*** Opening of Available data ***

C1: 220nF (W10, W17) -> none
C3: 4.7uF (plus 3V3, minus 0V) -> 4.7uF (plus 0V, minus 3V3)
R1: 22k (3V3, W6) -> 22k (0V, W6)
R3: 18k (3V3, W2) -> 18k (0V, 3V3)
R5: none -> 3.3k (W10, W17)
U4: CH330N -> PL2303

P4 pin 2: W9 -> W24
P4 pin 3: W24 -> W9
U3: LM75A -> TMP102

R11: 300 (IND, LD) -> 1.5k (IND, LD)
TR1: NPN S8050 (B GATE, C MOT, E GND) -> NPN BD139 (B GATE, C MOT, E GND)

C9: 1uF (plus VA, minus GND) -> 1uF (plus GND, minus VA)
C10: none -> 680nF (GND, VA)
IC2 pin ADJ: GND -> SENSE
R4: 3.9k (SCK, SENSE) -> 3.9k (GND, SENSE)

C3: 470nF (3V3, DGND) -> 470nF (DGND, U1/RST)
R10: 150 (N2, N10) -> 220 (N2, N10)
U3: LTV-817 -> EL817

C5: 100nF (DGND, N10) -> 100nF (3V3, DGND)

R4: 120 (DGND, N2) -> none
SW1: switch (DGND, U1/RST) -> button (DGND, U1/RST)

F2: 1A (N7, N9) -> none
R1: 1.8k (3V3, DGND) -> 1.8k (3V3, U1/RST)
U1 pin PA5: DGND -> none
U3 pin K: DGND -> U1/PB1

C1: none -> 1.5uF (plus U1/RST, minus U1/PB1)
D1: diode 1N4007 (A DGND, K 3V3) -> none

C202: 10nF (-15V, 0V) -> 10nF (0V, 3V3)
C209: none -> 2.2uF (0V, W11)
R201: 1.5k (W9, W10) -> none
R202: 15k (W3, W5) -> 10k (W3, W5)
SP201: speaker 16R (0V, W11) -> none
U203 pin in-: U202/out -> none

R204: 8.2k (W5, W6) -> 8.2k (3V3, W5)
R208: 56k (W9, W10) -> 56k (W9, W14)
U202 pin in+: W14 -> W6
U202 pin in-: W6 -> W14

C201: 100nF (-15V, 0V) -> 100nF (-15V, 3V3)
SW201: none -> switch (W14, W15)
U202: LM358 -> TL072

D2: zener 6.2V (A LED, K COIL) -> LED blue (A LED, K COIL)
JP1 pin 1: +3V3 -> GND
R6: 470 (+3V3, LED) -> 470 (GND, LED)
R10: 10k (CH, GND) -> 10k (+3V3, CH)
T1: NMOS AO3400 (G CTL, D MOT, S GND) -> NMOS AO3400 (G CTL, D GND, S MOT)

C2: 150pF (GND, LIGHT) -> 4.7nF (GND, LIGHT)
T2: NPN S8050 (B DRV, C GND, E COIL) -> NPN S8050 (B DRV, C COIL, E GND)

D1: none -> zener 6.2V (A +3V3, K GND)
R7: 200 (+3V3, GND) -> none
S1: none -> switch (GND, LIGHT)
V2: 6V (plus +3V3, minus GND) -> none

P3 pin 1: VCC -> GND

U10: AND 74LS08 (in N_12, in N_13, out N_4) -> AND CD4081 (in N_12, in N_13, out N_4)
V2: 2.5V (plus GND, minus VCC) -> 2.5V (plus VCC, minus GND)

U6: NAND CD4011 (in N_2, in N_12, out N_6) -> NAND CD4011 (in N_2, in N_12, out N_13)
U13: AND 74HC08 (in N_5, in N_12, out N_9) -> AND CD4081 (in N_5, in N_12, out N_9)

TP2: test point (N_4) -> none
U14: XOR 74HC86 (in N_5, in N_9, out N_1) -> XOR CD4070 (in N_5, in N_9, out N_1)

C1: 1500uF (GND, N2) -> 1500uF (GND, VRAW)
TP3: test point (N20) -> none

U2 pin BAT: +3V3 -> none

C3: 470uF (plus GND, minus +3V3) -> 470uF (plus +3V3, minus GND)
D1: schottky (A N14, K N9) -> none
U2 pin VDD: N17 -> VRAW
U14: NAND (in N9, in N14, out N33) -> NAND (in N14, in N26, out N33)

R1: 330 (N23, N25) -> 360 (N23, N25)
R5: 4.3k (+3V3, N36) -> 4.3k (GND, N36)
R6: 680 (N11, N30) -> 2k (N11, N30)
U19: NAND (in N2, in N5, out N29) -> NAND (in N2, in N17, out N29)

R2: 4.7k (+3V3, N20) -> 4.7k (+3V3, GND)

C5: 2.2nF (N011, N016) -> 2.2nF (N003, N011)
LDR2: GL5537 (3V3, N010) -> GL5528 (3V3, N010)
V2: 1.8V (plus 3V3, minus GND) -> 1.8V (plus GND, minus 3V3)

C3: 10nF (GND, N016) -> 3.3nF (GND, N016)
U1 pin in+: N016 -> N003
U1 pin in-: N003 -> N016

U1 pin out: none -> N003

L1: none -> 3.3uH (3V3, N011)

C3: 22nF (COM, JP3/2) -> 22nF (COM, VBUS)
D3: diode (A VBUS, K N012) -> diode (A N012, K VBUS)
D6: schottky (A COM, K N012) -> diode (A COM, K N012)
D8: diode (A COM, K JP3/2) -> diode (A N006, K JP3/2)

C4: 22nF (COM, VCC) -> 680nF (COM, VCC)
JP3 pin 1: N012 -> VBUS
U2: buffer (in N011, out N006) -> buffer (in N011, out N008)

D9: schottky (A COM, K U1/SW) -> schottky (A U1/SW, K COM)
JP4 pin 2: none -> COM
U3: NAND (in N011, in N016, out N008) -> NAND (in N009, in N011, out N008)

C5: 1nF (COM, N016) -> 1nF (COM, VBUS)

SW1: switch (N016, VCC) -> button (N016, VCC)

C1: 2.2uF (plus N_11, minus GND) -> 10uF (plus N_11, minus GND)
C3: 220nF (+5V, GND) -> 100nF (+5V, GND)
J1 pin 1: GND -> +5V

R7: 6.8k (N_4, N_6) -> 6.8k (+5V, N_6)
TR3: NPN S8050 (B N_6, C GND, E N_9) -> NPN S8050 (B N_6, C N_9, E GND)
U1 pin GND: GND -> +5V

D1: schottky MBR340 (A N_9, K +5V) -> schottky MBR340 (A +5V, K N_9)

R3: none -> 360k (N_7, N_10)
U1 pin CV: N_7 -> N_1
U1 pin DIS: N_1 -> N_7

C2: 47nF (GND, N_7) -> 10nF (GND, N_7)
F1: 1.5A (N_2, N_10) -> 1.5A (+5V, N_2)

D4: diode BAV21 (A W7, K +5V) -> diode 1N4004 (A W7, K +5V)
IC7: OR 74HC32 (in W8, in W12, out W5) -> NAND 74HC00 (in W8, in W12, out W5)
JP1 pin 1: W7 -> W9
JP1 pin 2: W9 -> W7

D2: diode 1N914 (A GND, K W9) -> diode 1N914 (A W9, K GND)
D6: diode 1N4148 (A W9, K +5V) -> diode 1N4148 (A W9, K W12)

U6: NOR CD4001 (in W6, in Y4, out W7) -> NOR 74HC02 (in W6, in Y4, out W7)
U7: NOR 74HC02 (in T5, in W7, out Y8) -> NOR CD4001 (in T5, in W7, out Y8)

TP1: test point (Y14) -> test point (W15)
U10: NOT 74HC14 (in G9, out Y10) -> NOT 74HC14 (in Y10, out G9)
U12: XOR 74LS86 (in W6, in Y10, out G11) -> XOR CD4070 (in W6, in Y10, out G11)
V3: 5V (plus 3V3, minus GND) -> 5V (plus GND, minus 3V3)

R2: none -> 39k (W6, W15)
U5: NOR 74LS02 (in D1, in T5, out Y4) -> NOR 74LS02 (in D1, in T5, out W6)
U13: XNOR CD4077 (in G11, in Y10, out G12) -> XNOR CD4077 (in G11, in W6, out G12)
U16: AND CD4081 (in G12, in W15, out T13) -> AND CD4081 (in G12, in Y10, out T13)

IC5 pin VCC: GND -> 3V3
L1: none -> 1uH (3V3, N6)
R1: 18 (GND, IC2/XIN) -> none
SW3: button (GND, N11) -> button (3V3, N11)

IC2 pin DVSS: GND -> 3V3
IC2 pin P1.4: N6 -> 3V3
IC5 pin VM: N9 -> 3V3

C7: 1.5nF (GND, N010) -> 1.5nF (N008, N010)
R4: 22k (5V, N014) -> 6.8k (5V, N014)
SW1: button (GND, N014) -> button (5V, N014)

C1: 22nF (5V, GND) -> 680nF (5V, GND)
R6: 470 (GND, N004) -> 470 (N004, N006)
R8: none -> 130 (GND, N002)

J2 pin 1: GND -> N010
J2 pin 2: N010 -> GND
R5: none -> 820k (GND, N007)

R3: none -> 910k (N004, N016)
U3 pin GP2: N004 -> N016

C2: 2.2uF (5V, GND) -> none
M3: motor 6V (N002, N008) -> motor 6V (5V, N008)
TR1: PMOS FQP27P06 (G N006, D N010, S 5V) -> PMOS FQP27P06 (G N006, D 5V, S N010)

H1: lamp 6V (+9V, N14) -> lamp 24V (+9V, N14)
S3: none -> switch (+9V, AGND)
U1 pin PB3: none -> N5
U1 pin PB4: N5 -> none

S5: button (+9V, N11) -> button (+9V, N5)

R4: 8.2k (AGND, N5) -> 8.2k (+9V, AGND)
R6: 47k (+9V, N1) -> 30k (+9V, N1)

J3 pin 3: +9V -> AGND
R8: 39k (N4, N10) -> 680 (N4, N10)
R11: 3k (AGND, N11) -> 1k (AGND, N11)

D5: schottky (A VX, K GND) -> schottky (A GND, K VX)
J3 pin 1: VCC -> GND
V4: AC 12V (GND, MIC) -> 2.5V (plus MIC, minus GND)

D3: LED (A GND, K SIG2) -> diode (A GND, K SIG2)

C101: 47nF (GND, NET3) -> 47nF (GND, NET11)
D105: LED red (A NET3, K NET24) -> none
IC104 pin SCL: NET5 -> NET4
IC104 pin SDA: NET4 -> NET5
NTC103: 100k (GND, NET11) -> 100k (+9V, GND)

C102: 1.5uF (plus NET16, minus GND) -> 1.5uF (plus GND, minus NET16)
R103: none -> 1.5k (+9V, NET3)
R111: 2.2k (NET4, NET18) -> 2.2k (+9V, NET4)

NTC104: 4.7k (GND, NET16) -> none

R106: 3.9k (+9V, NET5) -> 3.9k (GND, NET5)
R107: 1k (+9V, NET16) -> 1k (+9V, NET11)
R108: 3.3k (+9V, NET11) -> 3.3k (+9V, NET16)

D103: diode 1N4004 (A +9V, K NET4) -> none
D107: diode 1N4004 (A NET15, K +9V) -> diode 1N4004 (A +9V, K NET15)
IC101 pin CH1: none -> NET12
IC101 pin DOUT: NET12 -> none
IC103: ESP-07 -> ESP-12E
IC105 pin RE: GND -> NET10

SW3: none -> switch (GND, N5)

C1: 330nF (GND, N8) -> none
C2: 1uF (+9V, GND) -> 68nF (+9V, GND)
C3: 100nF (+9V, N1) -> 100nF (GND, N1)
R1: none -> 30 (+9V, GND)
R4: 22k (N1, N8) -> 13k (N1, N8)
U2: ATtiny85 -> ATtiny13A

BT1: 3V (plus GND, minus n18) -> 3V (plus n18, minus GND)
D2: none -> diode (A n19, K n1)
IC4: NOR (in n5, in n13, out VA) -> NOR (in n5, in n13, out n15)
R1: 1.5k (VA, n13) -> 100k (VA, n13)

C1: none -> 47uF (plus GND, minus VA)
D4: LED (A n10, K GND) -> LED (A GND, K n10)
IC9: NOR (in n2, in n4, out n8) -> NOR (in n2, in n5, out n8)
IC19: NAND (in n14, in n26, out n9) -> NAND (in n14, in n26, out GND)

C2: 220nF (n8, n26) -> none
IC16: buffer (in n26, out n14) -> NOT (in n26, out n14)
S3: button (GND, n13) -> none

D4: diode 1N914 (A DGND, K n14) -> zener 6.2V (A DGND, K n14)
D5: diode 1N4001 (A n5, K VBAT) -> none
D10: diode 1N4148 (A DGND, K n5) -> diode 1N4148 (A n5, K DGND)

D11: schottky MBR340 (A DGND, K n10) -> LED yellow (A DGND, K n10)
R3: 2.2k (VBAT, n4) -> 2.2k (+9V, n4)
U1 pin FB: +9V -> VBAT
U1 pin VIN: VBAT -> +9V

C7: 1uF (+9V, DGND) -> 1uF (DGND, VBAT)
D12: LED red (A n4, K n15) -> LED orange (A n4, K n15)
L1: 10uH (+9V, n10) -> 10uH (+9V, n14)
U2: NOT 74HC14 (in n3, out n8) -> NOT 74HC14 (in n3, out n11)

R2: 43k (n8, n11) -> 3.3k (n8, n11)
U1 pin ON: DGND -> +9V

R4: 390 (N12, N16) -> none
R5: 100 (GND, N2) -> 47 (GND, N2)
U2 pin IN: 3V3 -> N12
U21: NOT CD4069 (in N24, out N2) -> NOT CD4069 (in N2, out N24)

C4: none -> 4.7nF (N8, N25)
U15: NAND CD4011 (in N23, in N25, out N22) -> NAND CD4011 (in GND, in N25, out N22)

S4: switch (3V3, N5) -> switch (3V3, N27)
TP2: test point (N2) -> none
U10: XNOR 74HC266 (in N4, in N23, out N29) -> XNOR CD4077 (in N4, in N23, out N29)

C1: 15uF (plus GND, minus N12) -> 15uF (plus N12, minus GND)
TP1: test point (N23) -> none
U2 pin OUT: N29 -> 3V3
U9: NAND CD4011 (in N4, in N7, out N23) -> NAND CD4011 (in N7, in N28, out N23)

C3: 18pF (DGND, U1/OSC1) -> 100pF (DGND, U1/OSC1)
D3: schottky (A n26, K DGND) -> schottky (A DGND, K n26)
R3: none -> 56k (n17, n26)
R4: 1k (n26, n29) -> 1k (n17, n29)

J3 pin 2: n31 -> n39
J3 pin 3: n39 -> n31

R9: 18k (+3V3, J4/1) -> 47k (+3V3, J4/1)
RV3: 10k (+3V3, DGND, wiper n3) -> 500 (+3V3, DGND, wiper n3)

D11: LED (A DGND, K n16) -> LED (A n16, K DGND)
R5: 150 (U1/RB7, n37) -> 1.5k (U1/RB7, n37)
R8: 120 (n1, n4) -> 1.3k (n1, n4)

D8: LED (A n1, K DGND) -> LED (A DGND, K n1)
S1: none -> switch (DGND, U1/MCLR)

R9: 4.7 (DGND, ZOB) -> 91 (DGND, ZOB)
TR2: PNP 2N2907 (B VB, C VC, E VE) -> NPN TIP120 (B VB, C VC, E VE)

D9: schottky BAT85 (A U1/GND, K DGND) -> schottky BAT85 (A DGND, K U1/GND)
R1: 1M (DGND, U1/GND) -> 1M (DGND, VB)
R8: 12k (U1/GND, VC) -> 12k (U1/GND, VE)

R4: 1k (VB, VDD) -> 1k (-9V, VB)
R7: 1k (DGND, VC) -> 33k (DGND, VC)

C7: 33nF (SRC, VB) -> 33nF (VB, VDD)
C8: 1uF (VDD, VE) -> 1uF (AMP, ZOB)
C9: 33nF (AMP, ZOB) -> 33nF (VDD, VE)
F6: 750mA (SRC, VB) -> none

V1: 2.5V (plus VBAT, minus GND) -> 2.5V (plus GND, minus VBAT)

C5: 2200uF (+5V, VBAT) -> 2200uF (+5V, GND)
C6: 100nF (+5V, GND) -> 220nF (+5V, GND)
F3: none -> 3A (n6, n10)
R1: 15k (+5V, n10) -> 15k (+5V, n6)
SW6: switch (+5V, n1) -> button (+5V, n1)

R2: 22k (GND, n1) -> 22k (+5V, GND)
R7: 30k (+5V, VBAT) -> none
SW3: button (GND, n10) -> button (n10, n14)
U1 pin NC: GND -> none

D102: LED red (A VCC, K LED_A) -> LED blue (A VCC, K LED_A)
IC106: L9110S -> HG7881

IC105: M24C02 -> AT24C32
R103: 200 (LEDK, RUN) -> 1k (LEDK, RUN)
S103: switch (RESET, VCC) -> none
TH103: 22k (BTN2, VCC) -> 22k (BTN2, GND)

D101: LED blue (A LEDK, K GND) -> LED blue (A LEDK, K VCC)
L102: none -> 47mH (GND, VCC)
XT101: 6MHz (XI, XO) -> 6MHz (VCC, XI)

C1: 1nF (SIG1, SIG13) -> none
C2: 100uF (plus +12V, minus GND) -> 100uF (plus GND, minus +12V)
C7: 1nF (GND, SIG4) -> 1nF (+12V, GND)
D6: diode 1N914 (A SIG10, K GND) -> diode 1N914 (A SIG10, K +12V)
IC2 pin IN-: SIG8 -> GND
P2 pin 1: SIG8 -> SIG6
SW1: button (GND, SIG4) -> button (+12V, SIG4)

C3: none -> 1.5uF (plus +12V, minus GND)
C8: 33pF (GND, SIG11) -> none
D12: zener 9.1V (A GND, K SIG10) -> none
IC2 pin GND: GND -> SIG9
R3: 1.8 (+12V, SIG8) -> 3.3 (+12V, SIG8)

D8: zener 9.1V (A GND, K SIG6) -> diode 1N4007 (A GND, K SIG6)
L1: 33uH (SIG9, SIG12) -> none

*** Close of Available data ***

## Work order
Only those lines of the entries above that run from the line containing "C5: 1nF (COM, N016) -> 1nF (COM, VBUS)" to the line containing "JP1 pin 2: W9 -> W7", both included, should be transcribed exactly.

## Your solution
C5: 1nF (COM, N016) -> 1nF (COM, VBUS)

SW1: switch (N016, VCC) -> button (N016, VCC)

C1: 2.2uF (plus N_11, minus GND) -> 10uF (plus N_11, minus GND)
C3: 220nF (+5V, GND) -> 100nF (+5V, GND)
J1 pin 1: GND -> +5V

R7: 6.8k (N_4, N_6) -> 6.8k (+5V, N_6)
TR3: NPN S8050 (B N_6, C GND, E N_9) -> NPN S8050 (B N_6, C N_9, E GND)
U1 pin GND: GND -> +5V

D1: schottky MBR340 (A N_9, K +5V) -> schottky MBR340 (A +5V, K N_9)

R3: none -> 360k (N_7, N_10)
U1 pin CV: N_7 -> N_1
U1 pin DIS: N_1 -> N_7

C2: 47nF (GND, N_7) -> 10nF (GND, N_7)
F1: 1.5A (N_2, N_10) -> 1.5A (+5V, N_2)

D4: diode BAV21 (A W7, K +5V) -> diode 1N4004 (A W7, K +5V)
IC7: OR 74HC32 (in W8, in W12, out W5) -> NAND 74HC00 (in W8, in W12, out W5)
JP1 pin 1: W7 -> W9
JP1 pin 2: W9 -> W7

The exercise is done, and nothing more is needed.